[Before-and-after object listings]

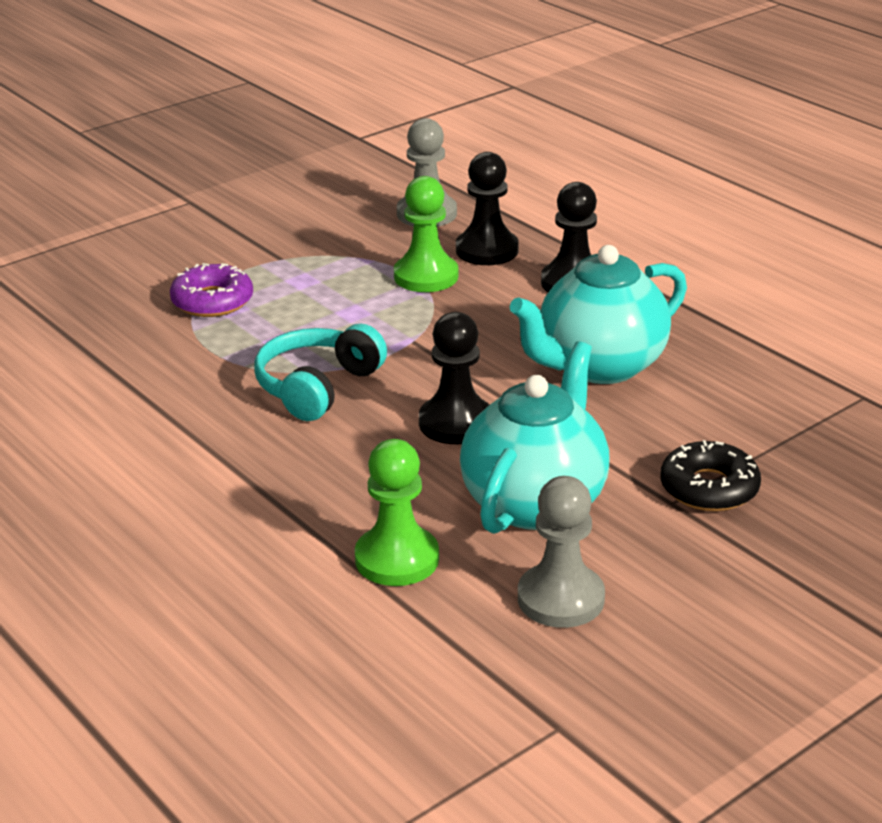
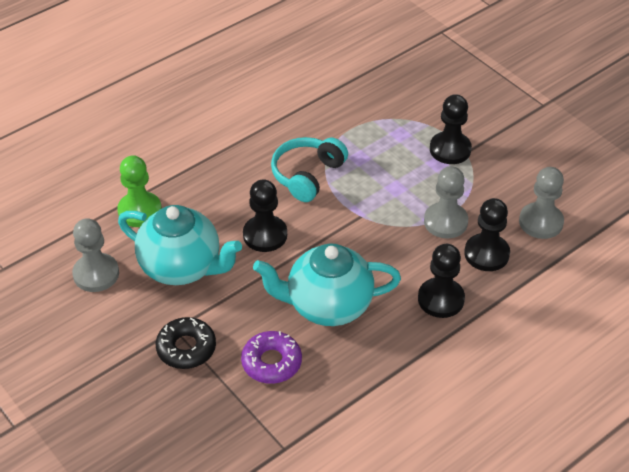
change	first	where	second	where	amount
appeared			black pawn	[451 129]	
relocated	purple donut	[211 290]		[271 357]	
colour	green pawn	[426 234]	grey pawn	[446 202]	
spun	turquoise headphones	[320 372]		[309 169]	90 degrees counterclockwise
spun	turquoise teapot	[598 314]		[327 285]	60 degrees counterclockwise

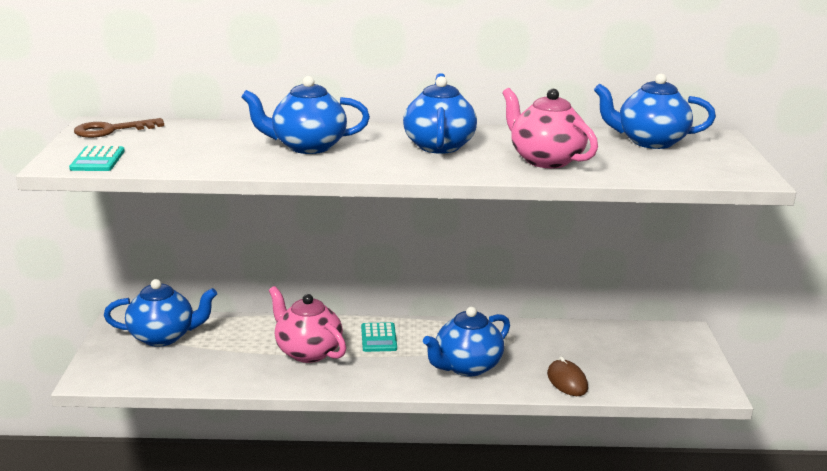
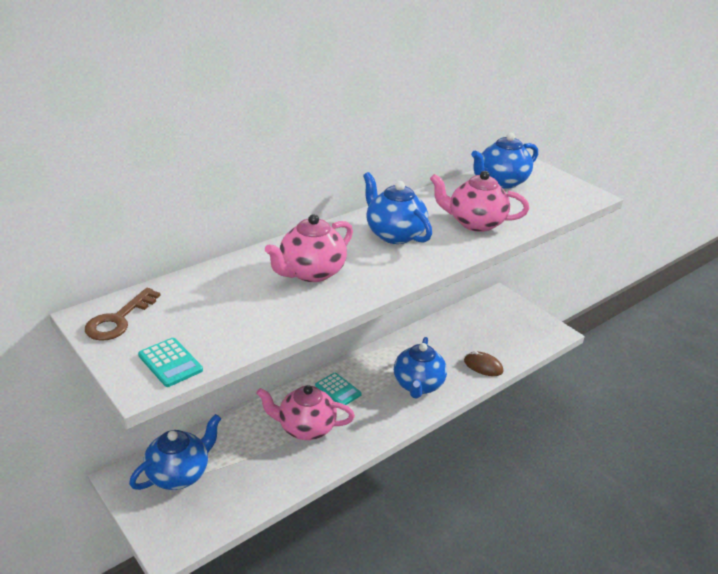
change	first	where	second	where	amount
colour	blue teapot	[305 115]	pink teapot	[309 248]	

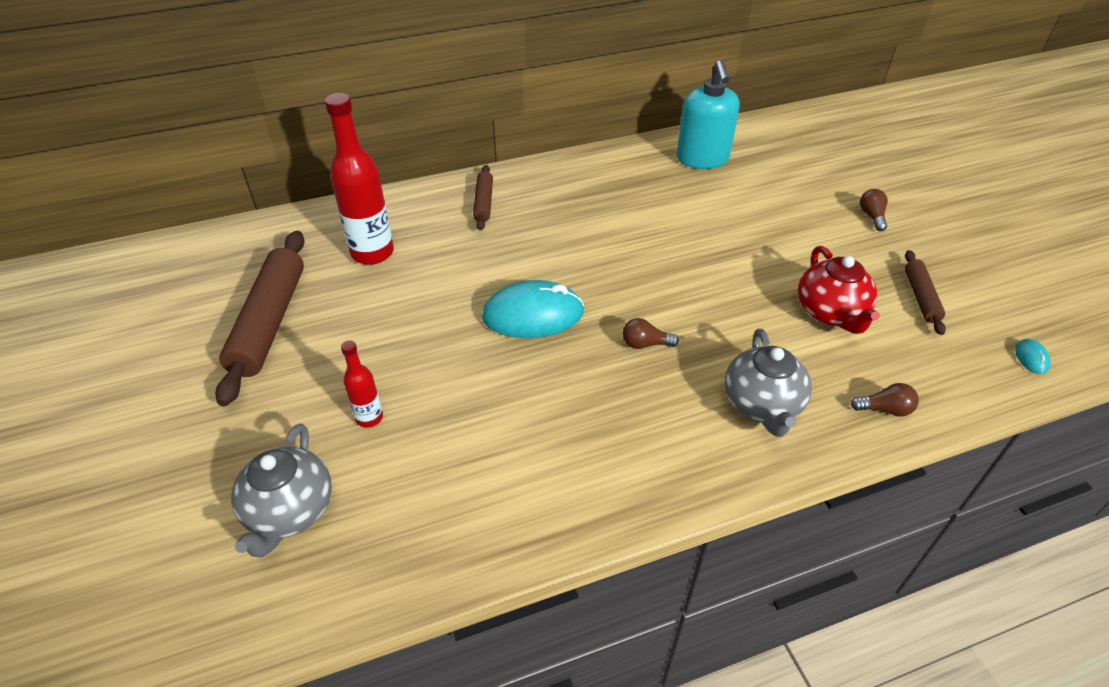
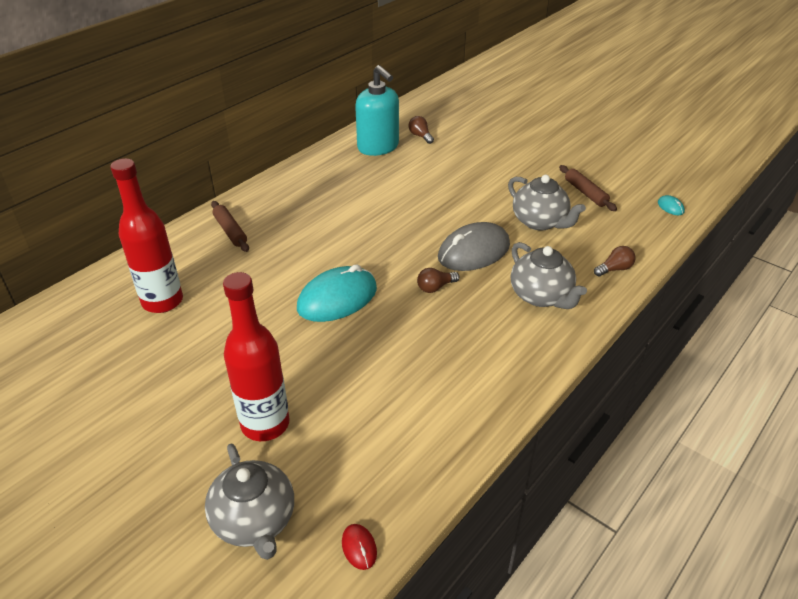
change	first	where	second	where	amount
missing	brown rolling pin	[259 318]			
appeared			red mouse	[359 547]	
appeared			grey mouse	[474 246]	
relocated	brown light bulb	[874 210]		[421 130]	
colour	red teapot	[839 290]	grey teapot	[547 203]	
size	red bottle	[362 384]		[256 356]	x1.95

**Exercise objective**: Copy every line from the data that includes the string "appeared".

**Answer to the problem**:
appeared			black pawn	[451 129]	
appeared			red mouse	[359 547]	
appeared			grey mouse	[474 246]	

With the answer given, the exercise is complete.